*Your goal*: Output the whole listing exactly, except for the pictures in it.

*Source data*:

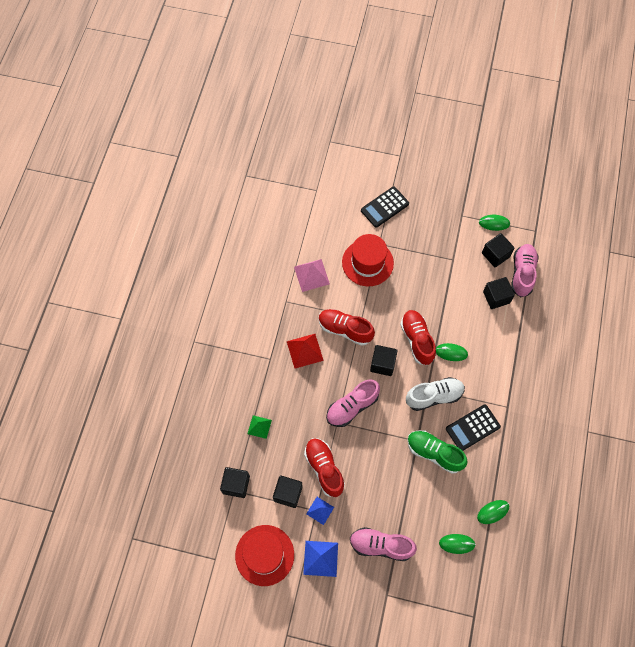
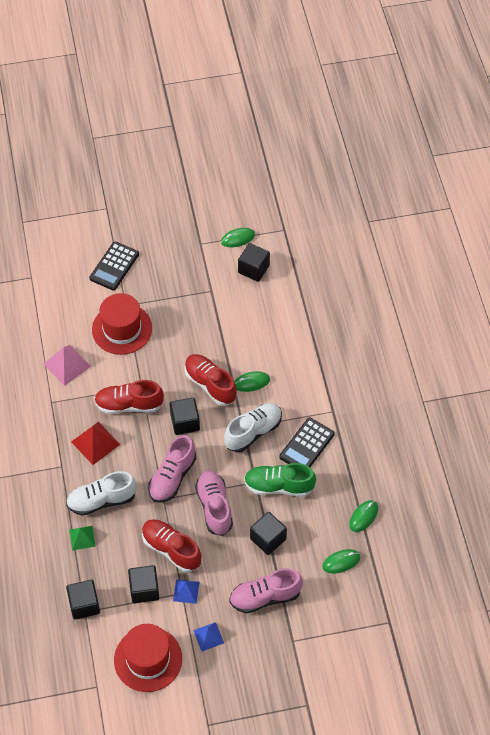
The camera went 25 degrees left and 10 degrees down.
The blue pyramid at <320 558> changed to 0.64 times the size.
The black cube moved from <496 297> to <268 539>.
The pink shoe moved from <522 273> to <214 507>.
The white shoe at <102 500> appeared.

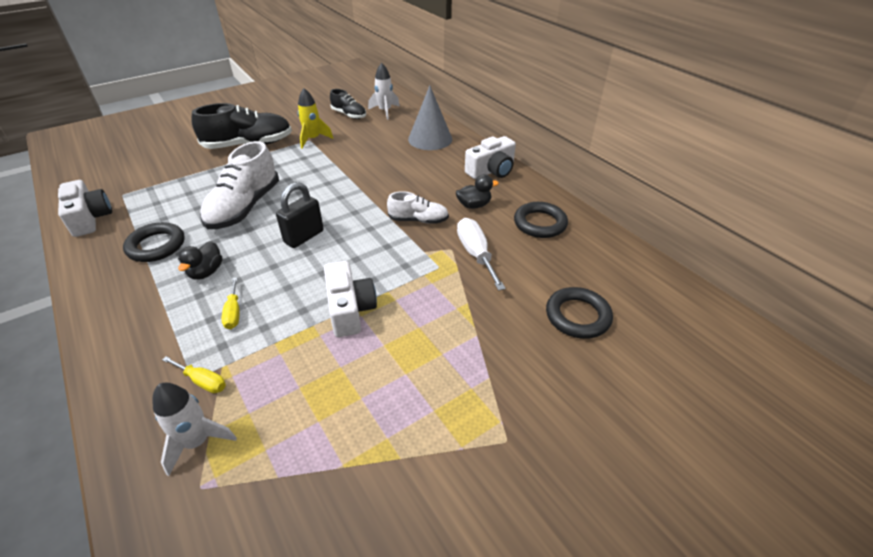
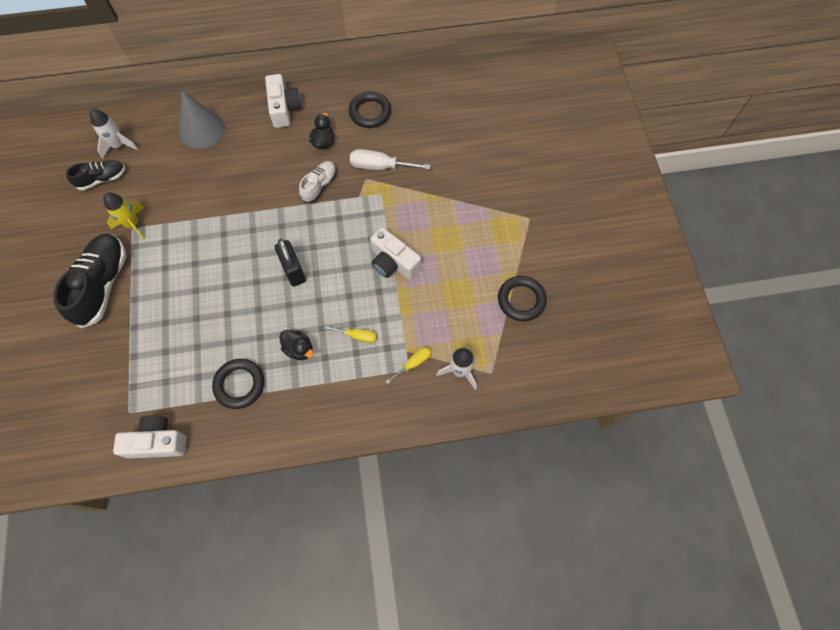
The camera went 65 degrees left and 25 degrees up.
The white shoe at <244 207> disappeared.
The white camera at <350 309> turned 150 degrees counterclockwise.
The black ring moved from <577 316> to <521 300>.

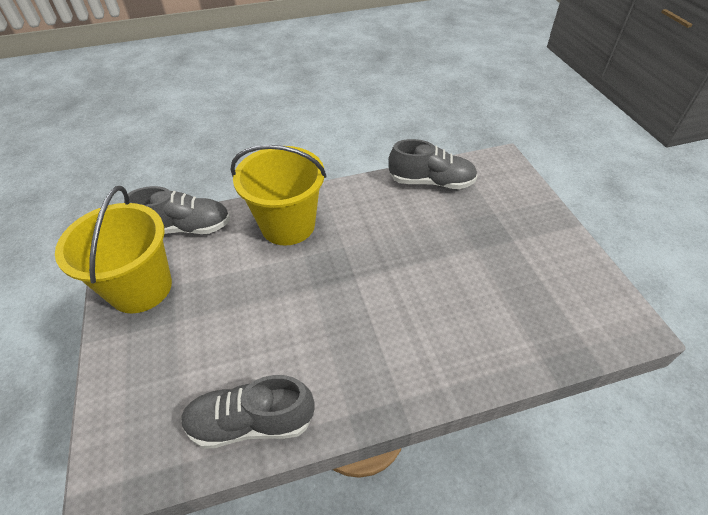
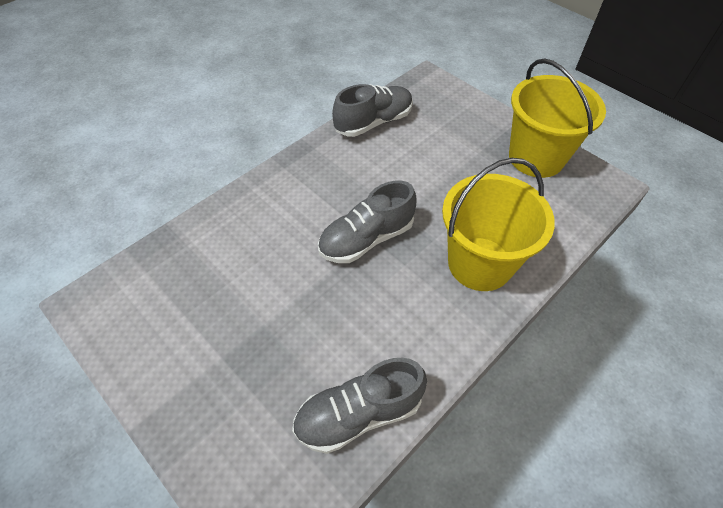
The camera went 150 degrees right and 5 degrees up.
The grey shoe moved from <185 228> to <366 239>.

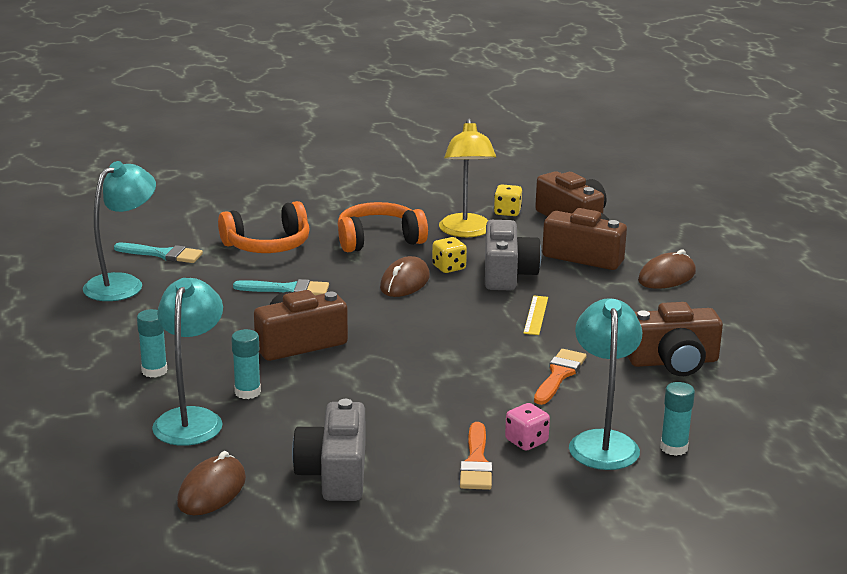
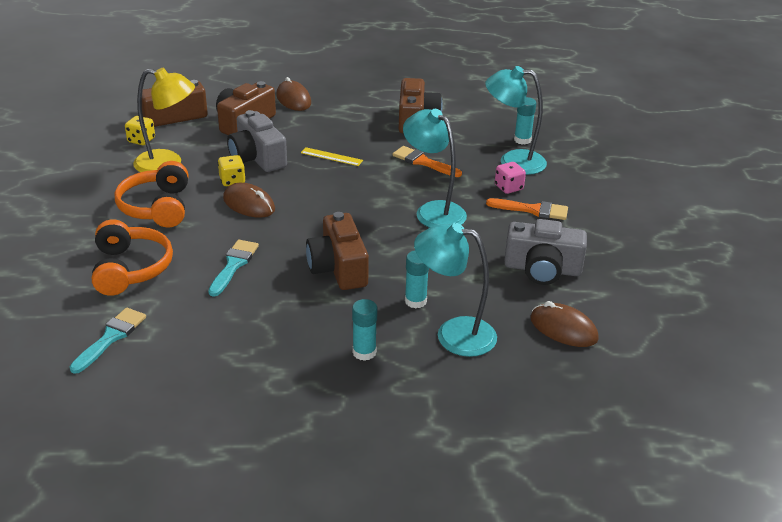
The camera went 80 degrees left and 10 degrees up.
The turquoise lamp moved from <123 284> to <433 211>.
The grey camera at <507 274> turned 135 degrees counterclockwise.

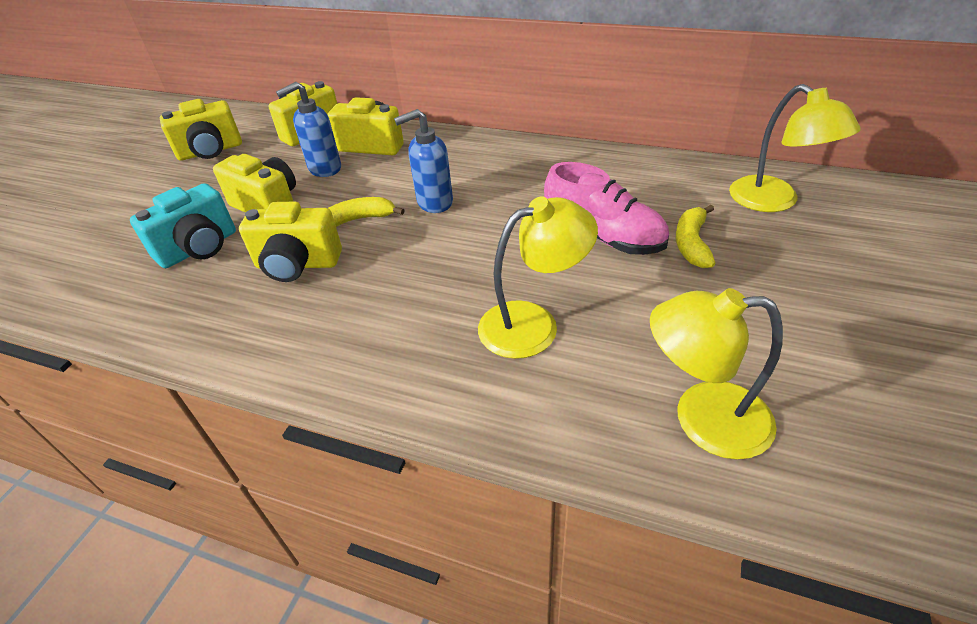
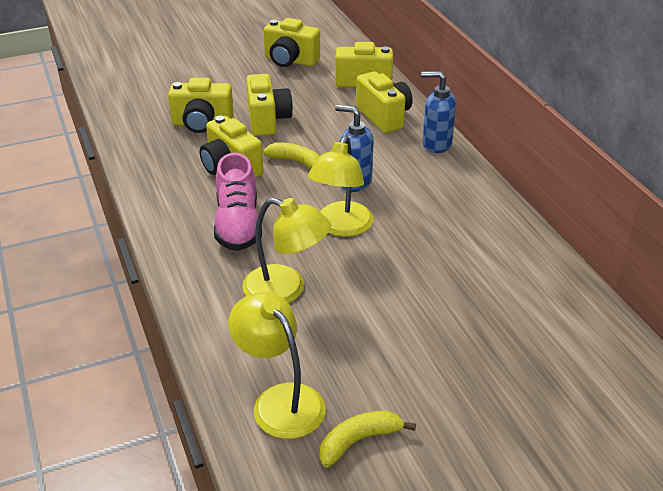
The camera went 45 degrees right and 5 degrees down.
The turquoise camera at <199 248> became the yellow camera at <202 124>.
The blue soap dispenser moved from <324 169> to <436 144>.
The pink shoe moved from <603 237> to <238 225>.
The yellow banana moved from <691 243> to <358 441>.
The yellow lamp moved from <774 201> to <341 227>.

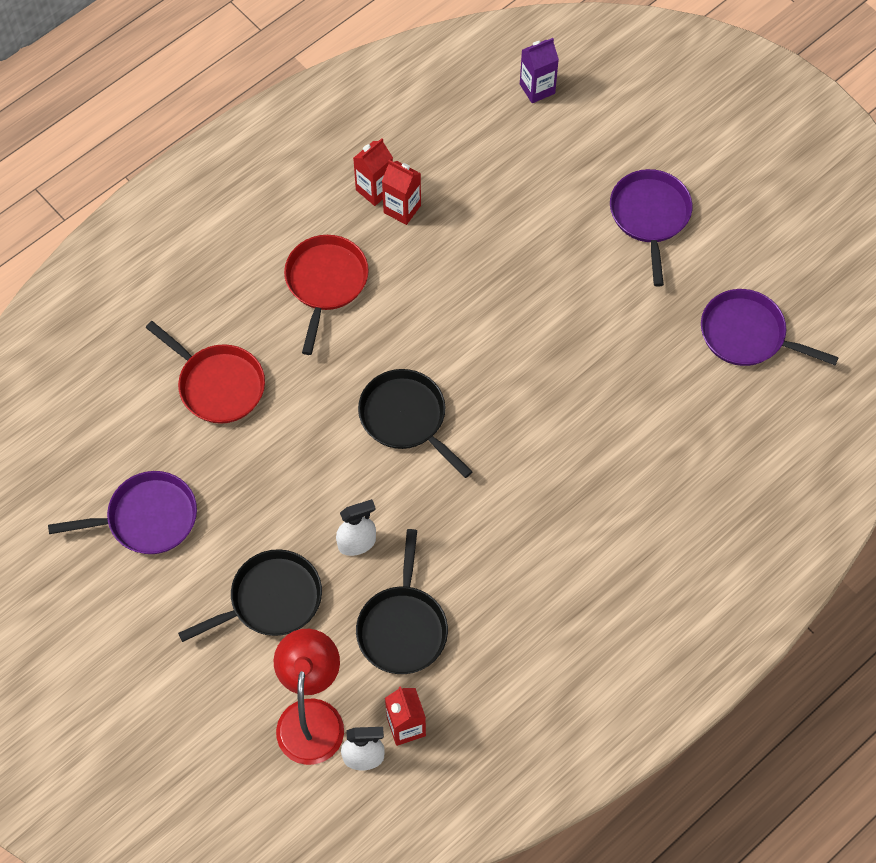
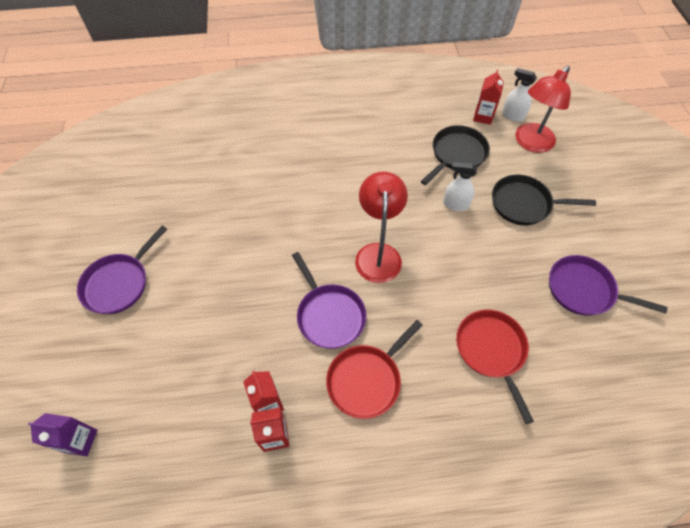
The camera went 145 degrees left and 5 degrees down.
The black pan at <406 418> was replaced by the red lamp at <378 253>.
The purple pan moved from <747 334> to <329 315>.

*Result below*:
The camera went 25 degrees left and 10 degrees down.
The blue pyramid at <320 558> changed to 0.64 times the size.
The black cube moved from <496 297> to <268 539>.
The pink shoe moved from <522 273> to <214 507>.
The white shoe at <102 500> appeared.

The camera went 65 degrees left and 25 degrees up.
The white shoe at <244 207> disappeared.
The white camera at <350 309> turned 150 degrees counterclockwise.
The black ring moved from <577 316> to <521 300>.

The camera went 150 degrees right and 5 degrees up.
The grey shoe moved from <185 228> to <366 239>.

The camera went 80 degrees left and 10 degrees up.
The turquoise lamp moved from <123 284> to <433 211>.
The grey camera at <507 274> turned 135 degrees counterclockwise.

The camera went 45 degrees right and 5 degrees down.
The turquoise camera at <199 248> became the yellow camera at <202 124>.
The blue soap dispenser moved from <324 169> to <436 144>.
The pink shoe moved from <603 237> to <238 225>.
The yellow banana moved from <691 243> to <358 441>.
The yellow lamp moved from <774 201> to <341 227>.

The camera went 145 degrees left and 5 degrees down.
The black pan at <406 418> was replaced by the red lamp at <378 253>.
The purple pan moved from <747 334> to <329 315>.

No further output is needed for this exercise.